-------- SOURCE RECORDS

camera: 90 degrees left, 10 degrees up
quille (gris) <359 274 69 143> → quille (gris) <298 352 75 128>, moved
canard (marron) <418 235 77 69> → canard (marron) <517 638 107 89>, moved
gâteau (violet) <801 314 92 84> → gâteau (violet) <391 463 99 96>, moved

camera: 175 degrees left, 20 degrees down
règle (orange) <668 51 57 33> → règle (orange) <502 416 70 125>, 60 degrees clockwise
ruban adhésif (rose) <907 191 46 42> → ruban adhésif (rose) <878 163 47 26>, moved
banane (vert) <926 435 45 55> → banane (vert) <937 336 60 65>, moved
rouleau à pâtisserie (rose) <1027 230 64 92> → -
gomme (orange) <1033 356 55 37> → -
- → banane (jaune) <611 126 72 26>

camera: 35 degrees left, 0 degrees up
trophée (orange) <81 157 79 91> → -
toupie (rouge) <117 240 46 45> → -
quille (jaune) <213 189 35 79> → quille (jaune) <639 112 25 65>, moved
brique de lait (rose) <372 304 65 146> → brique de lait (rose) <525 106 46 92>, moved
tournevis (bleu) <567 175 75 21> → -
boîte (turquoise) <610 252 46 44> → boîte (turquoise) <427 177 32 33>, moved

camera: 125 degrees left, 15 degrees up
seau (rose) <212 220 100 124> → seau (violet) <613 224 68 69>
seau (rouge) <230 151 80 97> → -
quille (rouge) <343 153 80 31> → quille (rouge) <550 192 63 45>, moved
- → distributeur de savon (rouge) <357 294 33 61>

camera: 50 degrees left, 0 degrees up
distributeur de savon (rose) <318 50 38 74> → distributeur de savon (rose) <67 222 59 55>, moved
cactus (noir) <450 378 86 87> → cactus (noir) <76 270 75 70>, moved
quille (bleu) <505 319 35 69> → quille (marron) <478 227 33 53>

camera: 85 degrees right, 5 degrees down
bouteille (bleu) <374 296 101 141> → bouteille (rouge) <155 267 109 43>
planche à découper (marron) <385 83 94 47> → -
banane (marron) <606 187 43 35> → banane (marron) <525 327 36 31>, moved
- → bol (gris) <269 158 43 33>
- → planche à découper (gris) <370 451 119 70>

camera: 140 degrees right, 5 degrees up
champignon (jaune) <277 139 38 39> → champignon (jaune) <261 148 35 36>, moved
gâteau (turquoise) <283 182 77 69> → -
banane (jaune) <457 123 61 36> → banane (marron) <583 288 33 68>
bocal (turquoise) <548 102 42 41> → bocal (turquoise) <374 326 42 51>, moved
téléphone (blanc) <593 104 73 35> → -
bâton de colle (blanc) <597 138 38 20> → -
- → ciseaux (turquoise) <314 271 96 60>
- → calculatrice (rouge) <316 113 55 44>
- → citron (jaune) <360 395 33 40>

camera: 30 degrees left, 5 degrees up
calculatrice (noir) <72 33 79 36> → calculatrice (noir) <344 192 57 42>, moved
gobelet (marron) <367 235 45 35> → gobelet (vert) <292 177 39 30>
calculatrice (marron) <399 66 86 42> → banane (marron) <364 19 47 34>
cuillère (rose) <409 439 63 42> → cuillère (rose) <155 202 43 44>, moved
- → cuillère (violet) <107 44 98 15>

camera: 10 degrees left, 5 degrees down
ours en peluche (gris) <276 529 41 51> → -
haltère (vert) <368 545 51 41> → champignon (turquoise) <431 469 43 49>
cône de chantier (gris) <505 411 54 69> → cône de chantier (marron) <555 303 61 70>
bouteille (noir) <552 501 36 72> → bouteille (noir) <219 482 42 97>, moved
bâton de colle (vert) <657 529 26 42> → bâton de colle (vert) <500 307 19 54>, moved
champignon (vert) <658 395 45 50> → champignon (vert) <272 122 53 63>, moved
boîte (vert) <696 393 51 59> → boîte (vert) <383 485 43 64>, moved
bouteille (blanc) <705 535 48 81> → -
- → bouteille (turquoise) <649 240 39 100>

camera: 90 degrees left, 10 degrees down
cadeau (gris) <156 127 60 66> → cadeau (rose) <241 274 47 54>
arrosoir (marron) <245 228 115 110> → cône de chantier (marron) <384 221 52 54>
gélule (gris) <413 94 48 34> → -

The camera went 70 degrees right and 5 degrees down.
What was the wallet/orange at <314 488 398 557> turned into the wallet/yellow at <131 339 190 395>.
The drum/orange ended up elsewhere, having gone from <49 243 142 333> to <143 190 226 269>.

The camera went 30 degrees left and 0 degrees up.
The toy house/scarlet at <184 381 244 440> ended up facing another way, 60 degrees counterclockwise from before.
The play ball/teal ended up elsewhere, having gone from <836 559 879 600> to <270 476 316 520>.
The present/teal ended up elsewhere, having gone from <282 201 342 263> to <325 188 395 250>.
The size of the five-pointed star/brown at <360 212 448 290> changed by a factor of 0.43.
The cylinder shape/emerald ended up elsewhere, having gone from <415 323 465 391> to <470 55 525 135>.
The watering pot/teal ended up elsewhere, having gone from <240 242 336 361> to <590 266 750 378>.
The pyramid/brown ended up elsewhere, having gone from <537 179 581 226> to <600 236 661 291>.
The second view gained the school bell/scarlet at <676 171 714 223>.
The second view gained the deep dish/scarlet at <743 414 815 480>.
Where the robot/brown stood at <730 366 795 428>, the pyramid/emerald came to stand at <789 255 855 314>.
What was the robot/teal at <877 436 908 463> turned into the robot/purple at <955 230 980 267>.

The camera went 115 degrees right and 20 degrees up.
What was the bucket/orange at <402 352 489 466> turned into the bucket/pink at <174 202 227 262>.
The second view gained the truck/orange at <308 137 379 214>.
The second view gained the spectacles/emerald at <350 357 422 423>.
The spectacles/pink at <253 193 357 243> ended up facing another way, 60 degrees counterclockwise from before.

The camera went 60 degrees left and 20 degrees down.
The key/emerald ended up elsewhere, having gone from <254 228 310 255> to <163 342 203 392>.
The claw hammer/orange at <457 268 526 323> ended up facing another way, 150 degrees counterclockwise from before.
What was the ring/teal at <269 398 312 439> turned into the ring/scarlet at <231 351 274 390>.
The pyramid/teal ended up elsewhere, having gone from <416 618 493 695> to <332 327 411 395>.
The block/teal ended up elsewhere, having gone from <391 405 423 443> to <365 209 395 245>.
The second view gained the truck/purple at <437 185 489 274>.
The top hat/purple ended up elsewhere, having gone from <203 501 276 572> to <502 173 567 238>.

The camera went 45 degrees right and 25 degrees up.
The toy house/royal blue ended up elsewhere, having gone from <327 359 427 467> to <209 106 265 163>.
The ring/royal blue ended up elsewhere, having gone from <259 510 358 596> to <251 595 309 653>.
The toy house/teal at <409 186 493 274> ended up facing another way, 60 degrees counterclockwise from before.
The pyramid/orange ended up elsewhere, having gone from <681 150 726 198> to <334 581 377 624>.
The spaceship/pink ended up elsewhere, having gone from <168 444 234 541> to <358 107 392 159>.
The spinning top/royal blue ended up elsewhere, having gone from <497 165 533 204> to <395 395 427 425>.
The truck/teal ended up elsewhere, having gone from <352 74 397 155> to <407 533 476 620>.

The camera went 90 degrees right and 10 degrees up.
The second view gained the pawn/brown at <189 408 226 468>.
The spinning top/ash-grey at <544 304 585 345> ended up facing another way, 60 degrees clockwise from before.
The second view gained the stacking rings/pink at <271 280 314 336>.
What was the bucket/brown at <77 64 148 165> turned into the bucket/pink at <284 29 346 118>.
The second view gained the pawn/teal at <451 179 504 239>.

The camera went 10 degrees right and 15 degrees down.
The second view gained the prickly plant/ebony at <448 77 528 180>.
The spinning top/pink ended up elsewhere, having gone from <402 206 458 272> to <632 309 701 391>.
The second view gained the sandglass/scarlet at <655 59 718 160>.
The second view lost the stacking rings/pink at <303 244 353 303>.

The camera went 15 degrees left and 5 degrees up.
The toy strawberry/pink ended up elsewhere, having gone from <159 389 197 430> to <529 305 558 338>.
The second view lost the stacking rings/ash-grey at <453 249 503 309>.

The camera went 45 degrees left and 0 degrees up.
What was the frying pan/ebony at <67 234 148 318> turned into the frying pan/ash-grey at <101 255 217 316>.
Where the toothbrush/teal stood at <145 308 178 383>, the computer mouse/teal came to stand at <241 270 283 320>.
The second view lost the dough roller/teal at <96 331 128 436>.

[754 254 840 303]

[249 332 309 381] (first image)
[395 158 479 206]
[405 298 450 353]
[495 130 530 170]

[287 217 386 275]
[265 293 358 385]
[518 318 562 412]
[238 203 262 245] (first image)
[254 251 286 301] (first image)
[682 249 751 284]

----------------

Every line holding the word "planche" should be copied out of the material.

planche à découper (marron) <385 83 94 47> → -
- → planche à découper (gris) <370 451 119 70>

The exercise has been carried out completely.